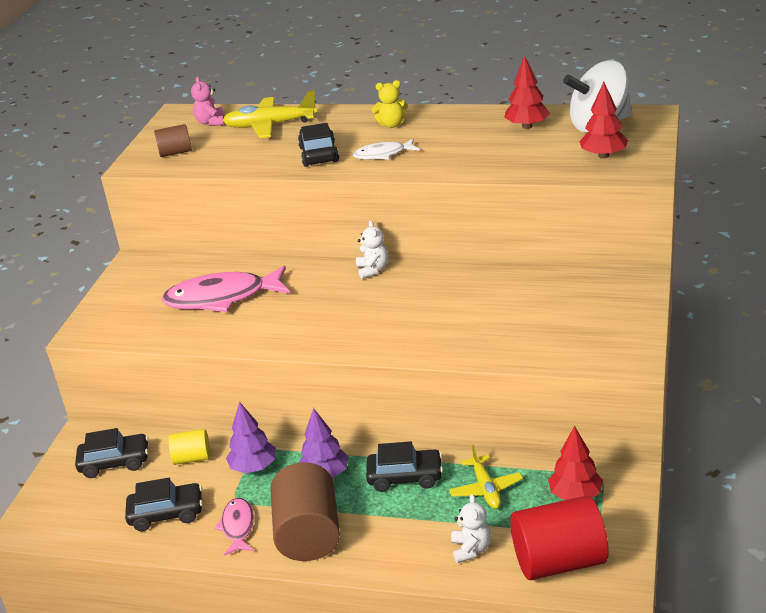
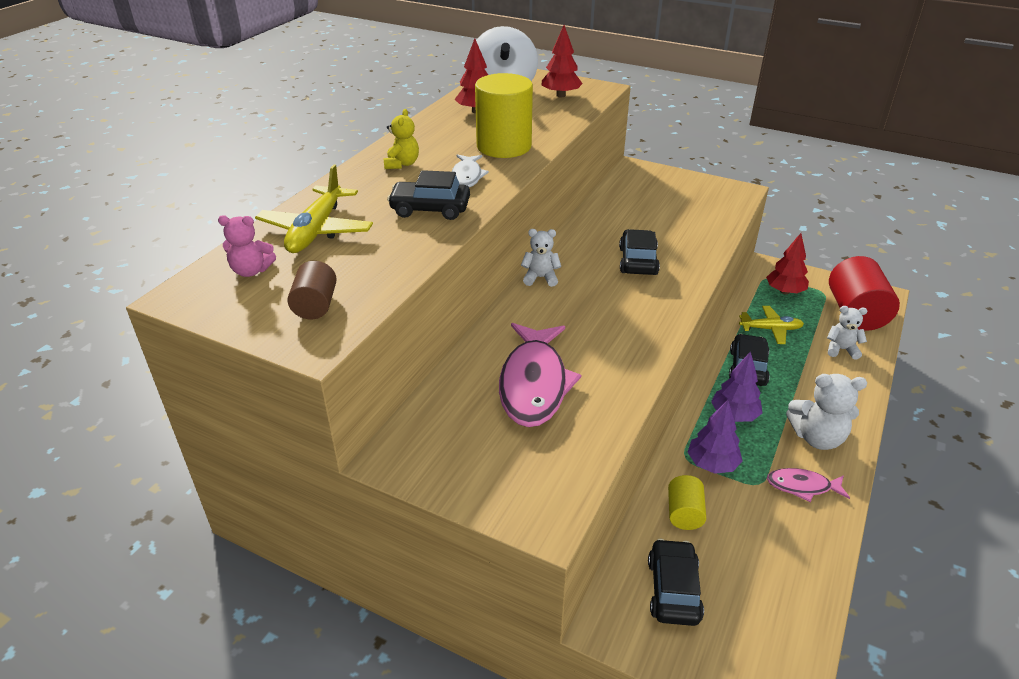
camera: 80 degrees left, 5 degrees up
black car [125,478,203,531] -> black car moved to [619,229,660,275]
brown cylinder [270,462,340,561] -> white teddy bear [786,374,867,450]
none -> yellow cylinder [475,73,533,158]

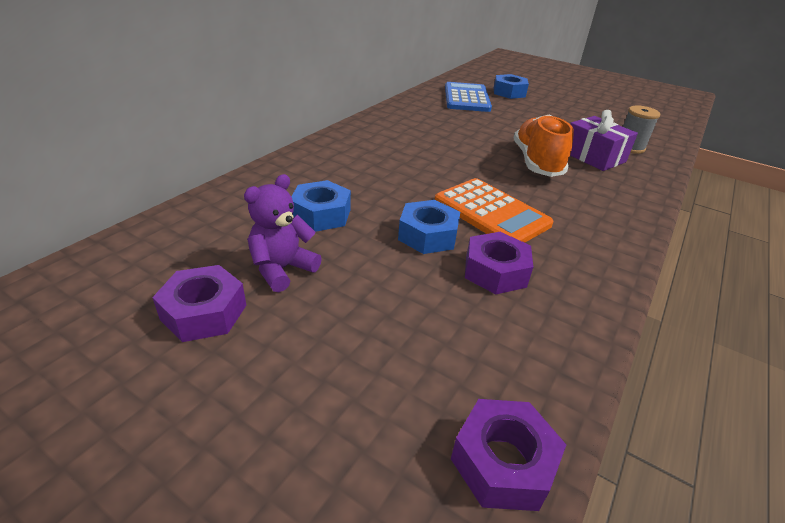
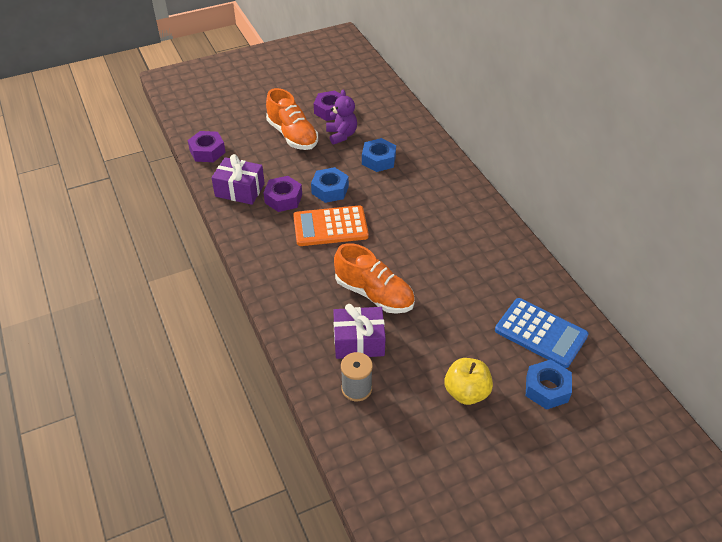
camera: 125 degrees right, 10 degrees up
none -> purple gift [212,154,265,205]
none -> orange shoe [266,88,318,150]
none -> yellow apple [444,358,493,405]

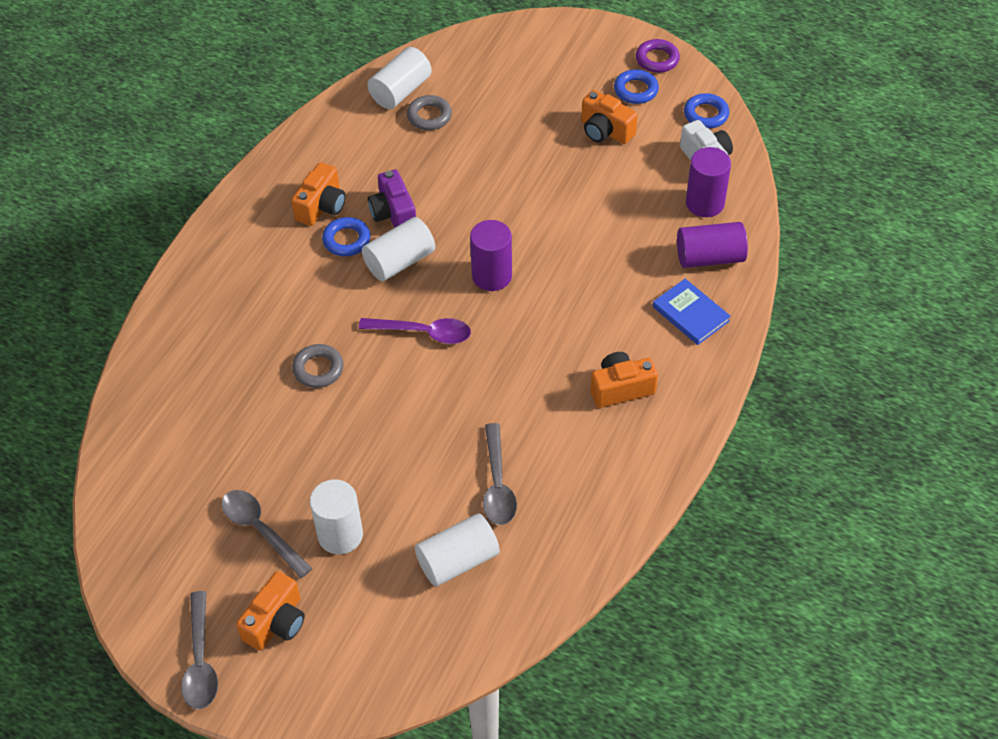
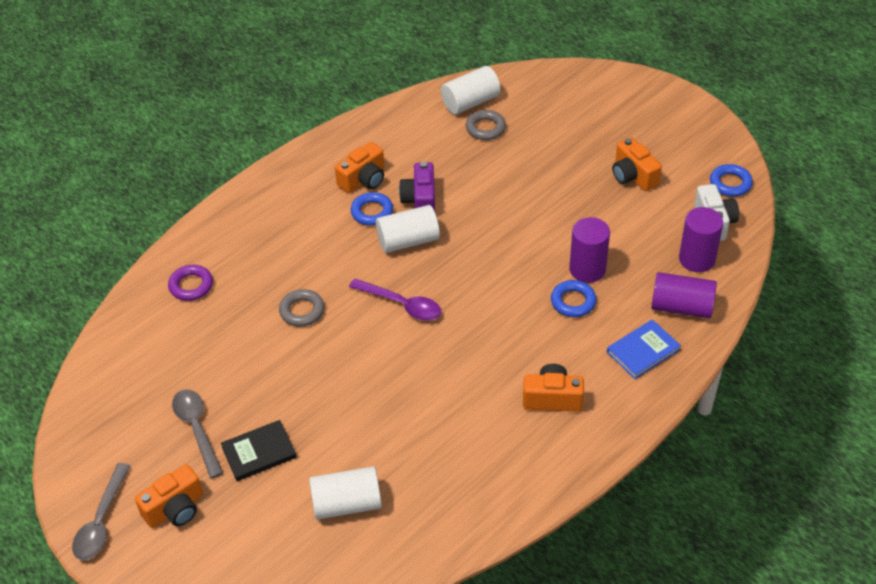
camera: 20 degrees right, 5 degrees down
white cylinder [310,479,363,554] -> black book [221,420,297,481]
purple cylinder [470,220,512,291] -> purple cylinder moved to [569,217,610,283]
grey spoon [483,423,517,525] -> none
blue ring [614,69,659,104] -> blue ring moved to [551,280,596,317]
purple ring [636,39,680,73] -> purple ring moved to [168,265,213,301]
blue book [653,279,731,345] -> blue book turned 75 degrees clockwise [607,319,681,379]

+++++

What you write must match the listing exactly, from the line with "black car [125,478,203,531]" up to and including the line with "none -> purple gift [212,154,265,205]". Pictures stay out.

black car [125,478,203,531] -> black car moved to [619,229,660,275]
brown cylinder [270,462,340,561] -> white teddy bear [786,374,867,450]
none -> yellow cylinder [475,73,533,158]

camera: 125 degrees right, 10 degrees up
none -> purple gift [212,154,265,205]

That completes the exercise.